# What to produce
Your answer should hold all lines of the entries that include the word "jajko".

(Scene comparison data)
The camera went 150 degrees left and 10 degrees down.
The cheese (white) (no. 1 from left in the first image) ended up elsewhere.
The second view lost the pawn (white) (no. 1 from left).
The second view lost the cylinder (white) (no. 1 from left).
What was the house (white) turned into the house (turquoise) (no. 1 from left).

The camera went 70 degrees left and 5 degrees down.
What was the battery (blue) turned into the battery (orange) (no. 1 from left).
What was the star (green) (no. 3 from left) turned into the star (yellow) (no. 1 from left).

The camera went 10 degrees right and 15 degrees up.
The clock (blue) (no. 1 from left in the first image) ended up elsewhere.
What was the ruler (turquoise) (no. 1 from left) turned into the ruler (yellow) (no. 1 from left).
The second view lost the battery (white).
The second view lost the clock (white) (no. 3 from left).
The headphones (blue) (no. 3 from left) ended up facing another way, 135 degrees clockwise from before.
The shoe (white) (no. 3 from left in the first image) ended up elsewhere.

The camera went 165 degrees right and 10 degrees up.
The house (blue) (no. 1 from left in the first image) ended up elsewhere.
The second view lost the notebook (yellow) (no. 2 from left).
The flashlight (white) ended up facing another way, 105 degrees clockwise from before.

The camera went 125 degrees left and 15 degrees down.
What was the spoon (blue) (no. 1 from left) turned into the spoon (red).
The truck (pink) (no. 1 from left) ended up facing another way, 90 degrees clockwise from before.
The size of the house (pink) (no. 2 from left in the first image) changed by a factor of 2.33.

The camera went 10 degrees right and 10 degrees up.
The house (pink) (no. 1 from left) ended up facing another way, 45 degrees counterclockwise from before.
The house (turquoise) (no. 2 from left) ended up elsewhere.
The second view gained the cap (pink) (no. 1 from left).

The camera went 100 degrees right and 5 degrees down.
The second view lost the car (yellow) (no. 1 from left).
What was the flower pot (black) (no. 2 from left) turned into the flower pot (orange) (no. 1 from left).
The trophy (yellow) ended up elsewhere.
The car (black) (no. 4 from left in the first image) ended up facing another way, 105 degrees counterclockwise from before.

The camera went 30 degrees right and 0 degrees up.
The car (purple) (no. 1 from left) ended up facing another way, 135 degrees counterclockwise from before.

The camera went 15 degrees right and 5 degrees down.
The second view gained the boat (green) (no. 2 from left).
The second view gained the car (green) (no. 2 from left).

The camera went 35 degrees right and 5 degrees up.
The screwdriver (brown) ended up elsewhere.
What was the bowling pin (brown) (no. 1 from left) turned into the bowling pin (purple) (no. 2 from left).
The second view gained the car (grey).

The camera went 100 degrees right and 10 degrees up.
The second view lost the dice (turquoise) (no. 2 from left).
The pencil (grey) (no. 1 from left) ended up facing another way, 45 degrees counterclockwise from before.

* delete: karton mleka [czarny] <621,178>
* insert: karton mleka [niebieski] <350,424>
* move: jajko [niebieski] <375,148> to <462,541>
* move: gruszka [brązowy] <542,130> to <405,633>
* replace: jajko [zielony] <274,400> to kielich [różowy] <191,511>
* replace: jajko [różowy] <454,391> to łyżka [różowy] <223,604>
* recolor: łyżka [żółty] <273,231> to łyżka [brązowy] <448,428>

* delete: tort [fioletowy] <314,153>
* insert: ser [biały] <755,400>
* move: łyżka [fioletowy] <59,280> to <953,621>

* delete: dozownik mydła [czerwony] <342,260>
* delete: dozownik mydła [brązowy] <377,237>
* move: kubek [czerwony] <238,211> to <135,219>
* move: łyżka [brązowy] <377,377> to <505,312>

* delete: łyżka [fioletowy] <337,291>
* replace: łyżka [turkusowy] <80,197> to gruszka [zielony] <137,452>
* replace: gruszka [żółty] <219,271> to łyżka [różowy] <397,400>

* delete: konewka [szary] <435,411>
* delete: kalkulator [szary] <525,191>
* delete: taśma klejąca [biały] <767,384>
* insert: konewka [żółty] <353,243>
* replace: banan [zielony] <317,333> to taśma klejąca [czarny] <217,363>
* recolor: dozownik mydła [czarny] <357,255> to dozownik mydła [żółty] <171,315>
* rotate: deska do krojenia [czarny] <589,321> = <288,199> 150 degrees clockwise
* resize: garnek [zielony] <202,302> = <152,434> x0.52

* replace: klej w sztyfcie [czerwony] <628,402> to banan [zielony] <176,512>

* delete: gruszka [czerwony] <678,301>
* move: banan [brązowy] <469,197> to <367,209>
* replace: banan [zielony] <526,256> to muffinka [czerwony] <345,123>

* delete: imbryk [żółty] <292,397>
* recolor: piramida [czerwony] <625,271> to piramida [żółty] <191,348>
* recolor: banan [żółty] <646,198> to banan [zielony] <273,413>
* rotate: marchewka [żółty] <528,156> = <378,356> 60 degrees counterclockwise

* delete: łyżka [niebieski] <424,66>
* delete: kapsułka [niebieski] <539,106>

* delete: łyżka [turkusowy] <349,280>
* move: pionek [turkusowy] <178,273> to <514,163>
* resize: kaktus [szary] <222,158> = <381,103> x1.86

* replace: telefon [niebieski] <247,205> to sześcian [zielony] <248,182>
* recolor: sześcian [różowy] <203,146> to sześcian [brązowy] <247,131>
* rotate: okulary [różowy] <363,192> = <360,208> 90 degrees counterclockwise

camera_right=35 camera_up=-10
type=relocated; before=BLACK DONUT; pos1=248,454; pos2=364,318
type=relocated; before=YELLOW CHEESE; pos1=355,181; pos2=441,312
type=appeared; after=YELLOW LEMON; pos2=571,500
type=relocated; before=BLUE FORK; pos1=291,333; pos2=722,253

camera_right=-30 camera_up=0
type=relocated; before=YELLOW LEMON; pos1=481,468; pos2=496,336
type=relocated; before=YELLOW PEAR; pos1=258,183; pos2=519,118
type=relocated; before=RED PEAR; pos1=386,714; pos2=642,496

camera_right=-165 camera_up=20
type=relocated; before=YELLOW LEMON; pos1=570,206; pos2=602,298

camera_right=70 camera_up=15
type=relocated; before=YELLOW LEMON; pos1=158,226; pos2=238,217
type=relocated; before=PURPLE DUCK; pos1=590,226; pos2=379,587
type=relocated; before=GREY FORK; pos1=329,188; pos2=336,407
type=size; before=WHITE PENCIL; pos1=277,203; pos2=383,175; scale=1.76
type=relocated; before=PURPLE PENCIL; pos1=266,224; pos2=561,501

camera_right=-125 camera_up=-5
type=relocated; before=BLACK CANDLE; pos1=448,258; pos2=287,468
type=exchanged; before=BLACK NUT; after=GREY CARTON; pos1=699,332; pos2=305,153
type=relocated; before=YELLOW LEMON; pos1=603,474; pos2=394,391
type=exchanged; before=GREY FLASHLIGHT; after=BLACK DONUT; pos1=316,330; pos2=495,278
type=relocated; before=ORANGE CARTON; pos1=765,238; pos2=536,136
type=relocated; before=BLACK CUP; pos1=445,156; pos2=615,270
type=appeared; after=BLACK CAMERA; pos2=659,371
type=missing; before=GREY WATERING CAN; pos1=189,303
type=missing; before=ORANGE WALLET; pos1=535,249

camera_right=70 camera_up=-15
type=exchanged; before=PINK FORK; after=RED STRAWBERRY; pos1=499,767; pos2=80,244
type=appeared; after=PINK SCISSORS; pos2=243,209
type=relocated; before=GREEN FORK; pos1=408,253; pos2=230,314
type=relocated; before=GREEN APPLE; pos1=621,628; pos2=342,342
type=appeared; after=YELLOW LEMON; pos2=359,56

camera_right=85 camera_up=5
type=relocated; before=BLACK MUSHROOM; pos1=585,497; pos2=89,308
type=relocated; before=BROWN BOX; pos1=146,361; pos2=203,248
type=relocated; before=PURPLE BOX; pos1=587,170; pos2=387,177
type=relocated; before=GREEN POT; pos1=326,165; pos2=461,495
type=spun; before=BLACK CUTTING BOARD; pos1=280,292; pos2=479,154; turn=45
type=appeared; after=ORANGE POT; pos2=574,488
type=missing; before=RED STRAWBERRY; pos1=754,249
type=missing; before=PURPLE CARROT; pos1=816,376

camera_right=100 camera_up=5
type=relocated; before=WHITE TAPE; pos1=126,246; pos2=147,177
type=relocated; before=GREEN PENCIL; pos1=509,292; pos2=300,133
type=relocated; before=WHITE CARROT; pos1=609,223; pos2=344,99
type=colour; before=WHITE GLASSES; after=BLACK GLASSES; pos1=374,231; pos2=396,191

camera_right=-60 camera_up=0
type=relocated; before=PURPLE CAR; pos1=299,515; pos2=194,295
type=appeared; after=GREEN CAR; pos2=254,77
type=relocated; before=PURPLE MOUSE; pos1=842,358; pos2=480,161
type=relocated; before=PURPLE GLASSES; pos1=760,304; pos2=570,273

# Response box
* move: jajko [niebieski] <375,148> to <462,541>
* replace: jajko [zielony] <274,400> to kielich [różowy] <191,511>
* replace: jajko [różowy] <454,391> to łyżka [różowy] <223,604>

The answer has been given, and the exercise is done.